DATA PROVIDED Start Marker

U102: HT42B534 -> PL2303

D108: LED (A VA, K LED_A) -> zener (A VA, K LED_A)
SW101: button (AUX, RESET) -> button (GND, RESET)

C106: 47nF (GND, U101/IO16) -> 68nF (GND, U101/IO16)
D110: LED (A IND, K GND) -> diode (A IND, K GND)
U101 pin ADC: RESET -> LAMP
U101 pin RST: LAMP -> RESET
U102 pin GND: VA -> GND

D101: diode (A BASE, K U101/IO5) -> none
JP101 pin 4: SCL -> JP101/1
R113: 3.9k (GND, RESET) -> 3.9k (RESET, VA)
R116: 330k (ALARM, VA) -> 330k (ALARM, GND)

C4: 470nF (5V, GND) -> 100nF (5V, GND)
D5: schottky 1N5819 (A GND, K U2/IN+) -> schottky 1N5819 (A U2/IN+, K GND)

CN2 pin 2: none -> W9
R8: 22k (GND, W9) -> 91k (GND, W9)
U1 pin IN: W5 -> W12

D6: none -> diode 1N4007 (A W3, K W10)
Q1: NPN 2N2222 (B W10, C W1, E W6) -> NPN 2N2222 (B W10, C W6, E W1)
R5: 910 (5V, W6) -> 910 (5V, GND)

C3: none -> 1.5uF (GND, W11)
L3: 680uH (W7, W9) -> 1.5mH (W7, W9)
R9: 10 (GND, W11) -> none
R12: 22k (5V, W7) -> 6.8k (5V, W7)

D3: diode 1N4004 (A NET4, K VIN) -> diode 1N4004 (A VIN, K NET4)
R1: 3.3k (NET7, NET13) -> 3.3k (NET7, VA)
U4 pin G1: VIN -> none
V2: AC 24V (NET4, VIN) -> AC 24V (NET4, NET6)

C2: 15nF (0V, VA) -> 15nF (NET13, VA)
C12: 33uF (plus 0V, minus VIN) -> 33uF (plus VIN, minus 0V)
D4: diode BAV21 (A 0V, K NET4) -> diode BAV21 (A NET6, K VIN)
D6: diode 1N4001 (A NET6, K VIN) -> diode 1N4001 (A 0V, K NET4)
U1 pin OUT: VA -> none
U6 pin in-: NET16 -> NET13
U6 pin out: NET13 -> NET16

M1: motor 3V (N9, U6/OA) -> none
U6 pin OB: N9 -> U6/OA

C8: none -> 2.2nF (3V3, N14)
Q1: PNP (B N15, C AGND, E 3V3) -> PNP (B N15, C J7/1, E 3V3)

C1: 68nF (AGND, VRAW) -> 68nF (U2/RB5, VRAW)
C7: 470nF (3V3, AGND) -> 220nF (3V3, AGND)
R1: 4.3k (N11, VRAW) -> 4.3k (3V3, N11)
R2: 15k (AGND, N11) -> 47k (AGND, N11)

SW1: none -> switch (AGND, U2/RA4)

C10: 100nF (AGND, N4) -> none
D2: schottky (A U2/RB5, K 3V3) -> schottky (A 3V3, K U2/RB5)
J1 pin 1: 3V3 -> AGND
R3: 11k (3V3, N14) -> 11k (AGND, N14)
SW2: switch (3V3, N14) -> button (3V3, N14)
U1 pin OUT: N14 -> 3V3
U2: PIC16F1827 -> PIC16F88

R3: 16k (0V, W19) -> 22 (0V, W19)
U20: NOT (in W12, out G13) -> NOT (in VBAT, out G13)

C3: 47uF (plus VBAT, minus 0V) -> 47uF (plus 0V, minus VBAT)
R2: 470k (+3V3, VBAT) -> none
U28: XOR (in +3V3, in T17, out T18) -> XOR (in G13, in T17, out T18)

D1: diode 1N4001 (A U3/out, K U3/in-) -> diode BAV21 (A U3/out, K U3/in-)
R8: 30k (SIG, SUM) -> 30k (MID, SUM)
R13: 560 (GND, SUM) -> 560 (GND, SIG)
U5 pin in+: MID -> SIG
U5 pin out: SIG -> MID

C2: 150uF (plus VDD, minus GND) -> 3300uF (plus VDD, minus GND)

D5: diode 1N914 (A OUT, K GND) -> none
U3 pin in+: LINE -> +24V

DATA PROVIDED End Marker

THE TASK: Please set down, with no changes, the line that contains "U5 pin out: SIG -> MID" and all the lines after it until the entries end; write nothing besides them.

TASK OUTPUT:
U5 pin out: SIG -> MID

C2: 150uF (plus VDD, minus GND) -> 3300uF (plus VDD, minus GND)

D5: diode 1N914 (A OUT, K GND) -> none
U3 pin in+: LINE -> +24V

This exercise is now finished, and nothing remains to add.